# EXERCISE BRIEF
Restate exactly, and only, the lines spanning from the one with "SW3: switch (GND, N012) -> button (GND, N012)" to the end of the records below.

== SUPPLIED RECORDS

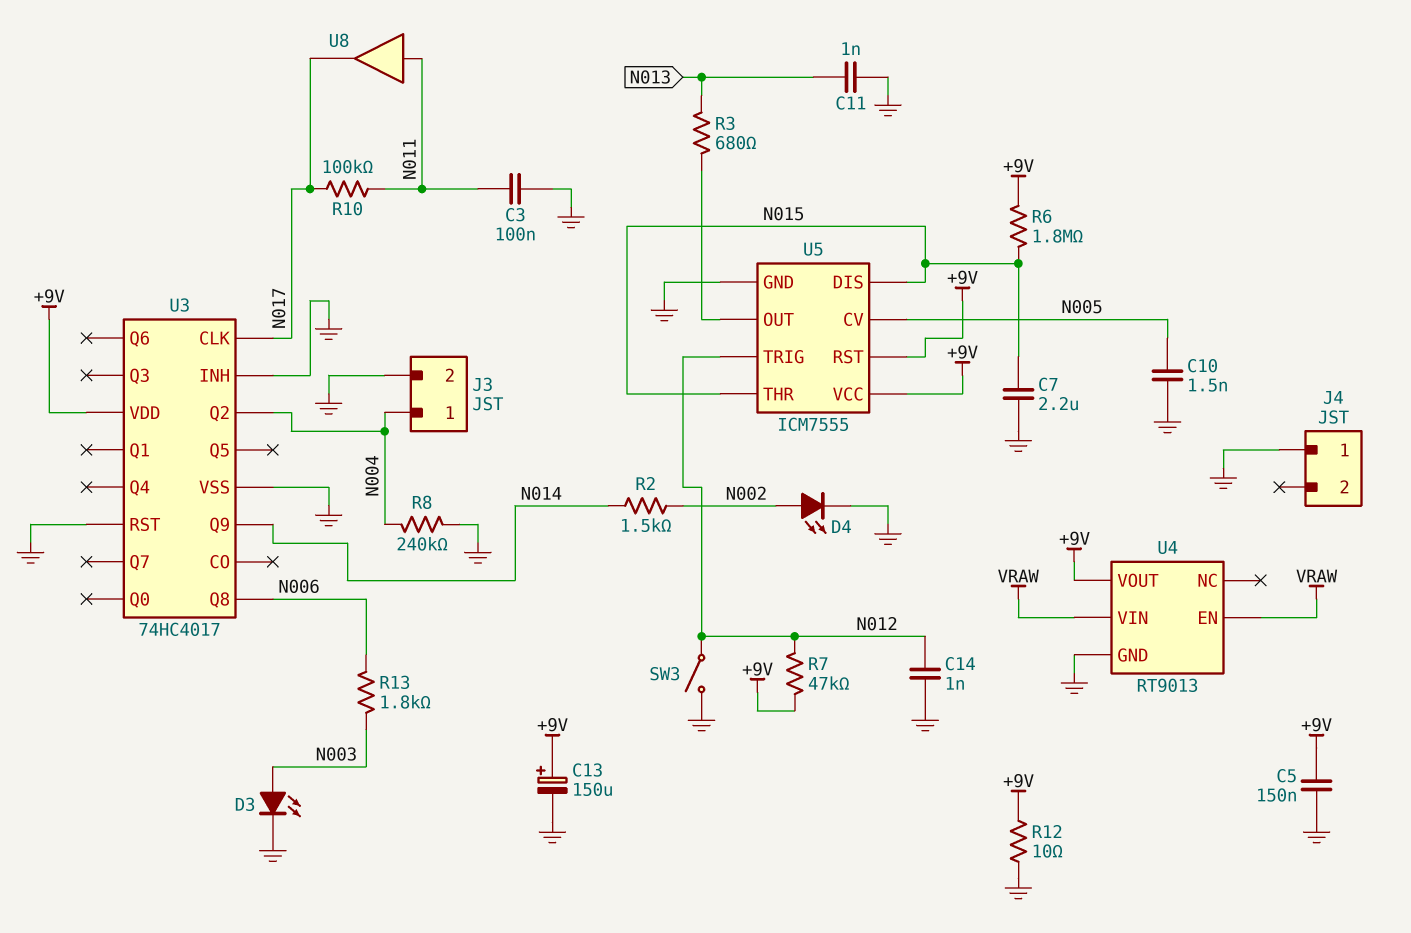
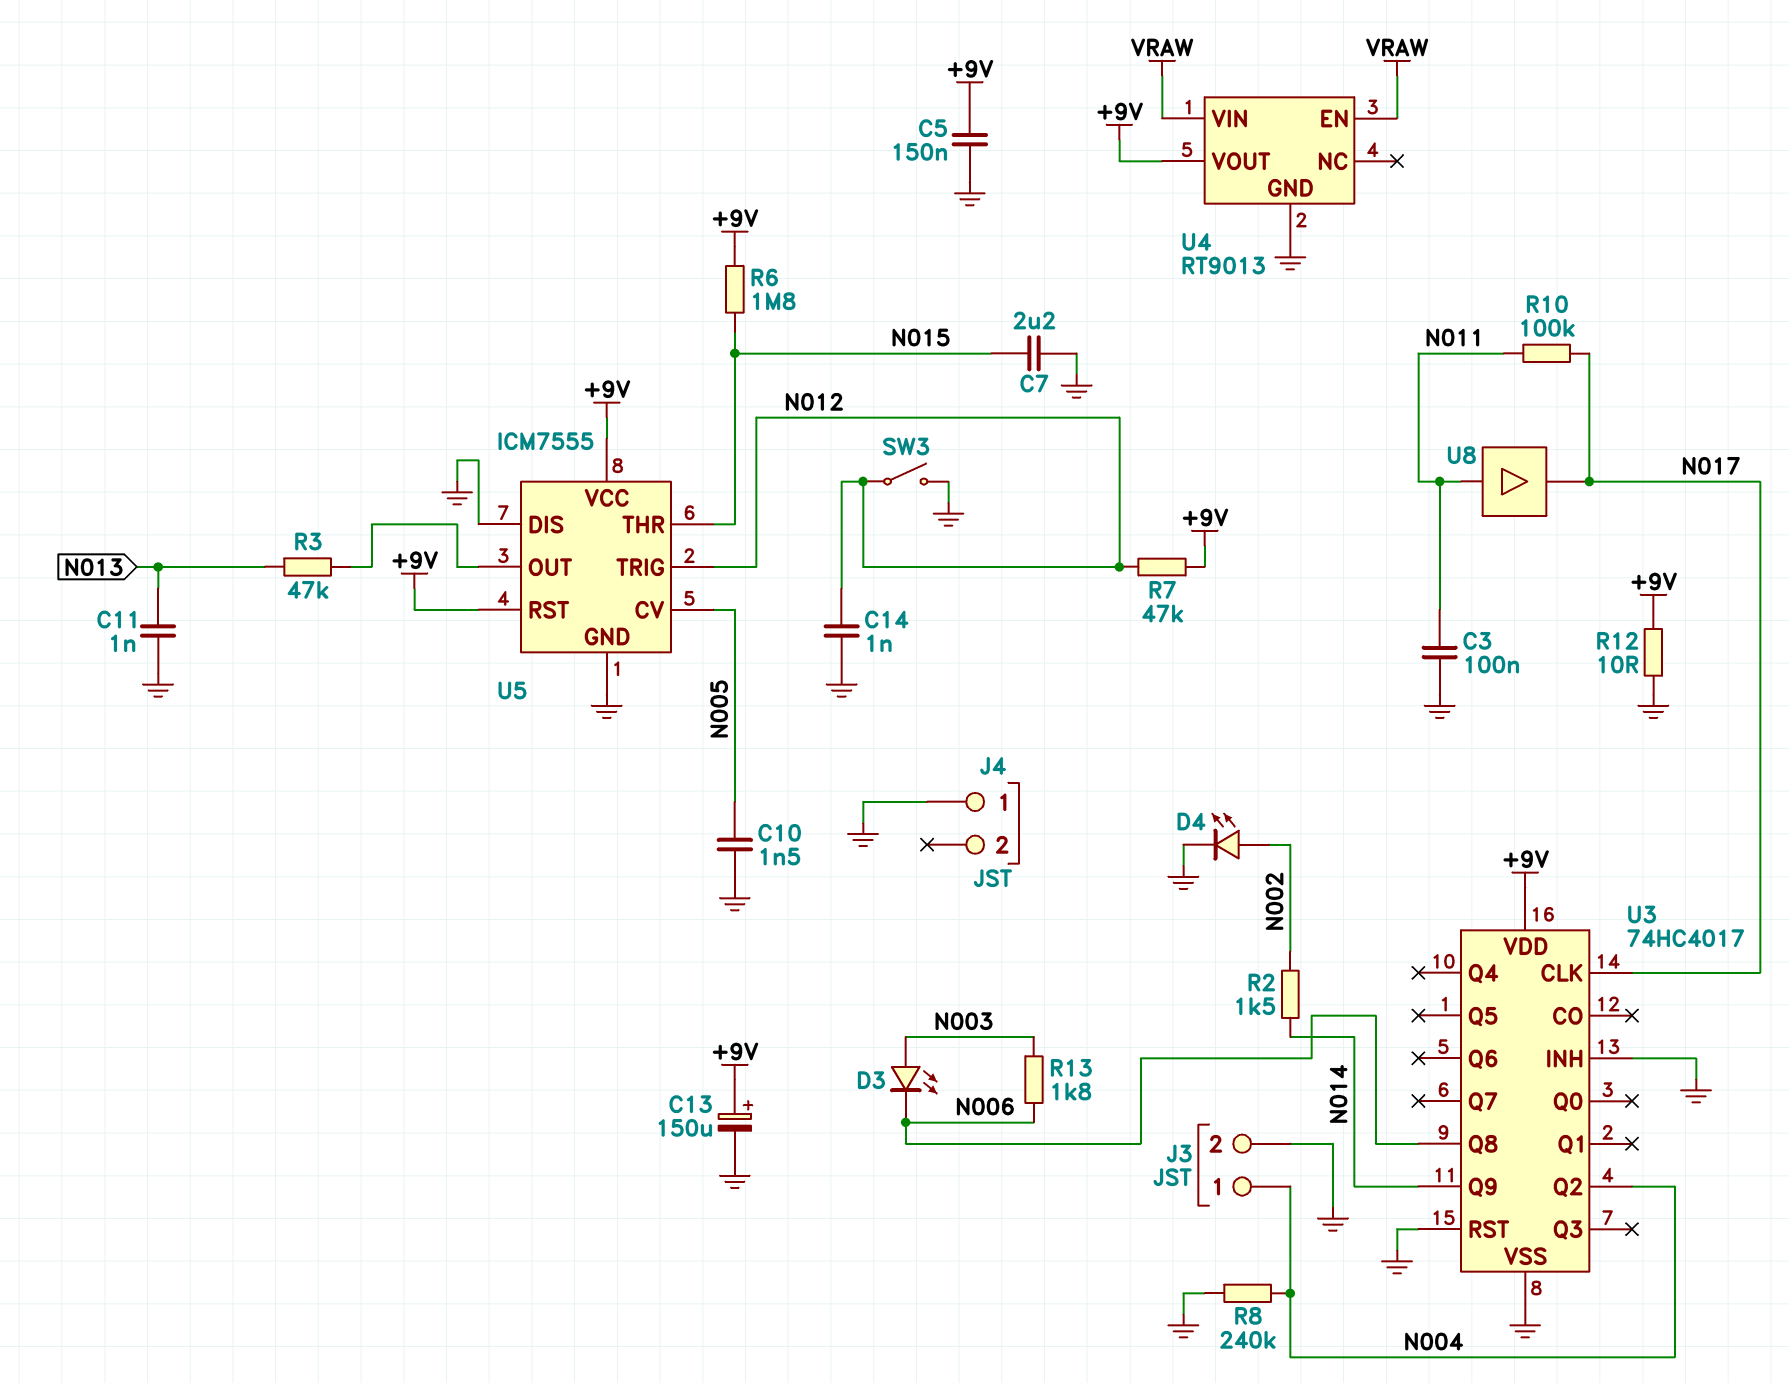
D3: LED (A N003, K GND) -> LED (A N003, K N006)
R3: 680 (N013, U5/OUT) -> 47k (N013, U5/OUT)
U5 pin DIS: N015 -> GND

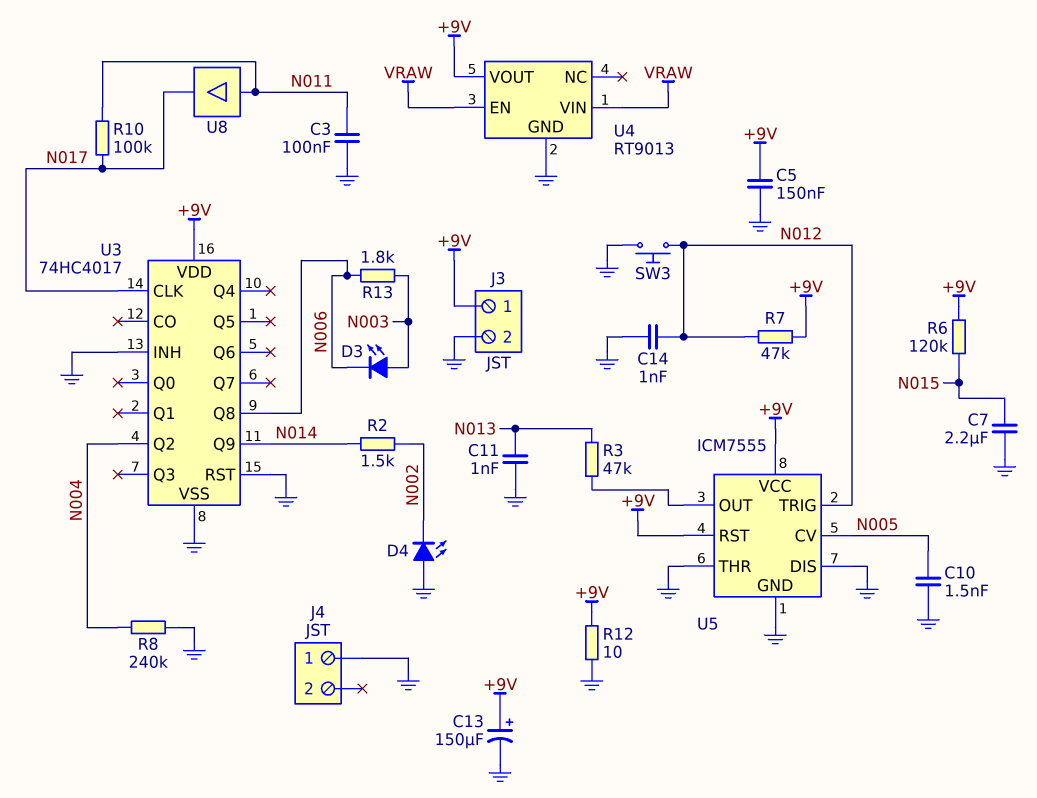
D4: LED (A N002, K GND) -> LED (A GND, K N002)
J3 pin 1: N004 -> +9V
R6: 1.8M (+9V, N015) -> 120k (+9V, N015)
SW3: switch (GND, N012) -> button (GND, N012)
U5 pin THR: N015 -> GND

====

# RESULT
SW3: switch (GND, N012) -> button (GND, N012)
U5 pin THR: N015 -> GND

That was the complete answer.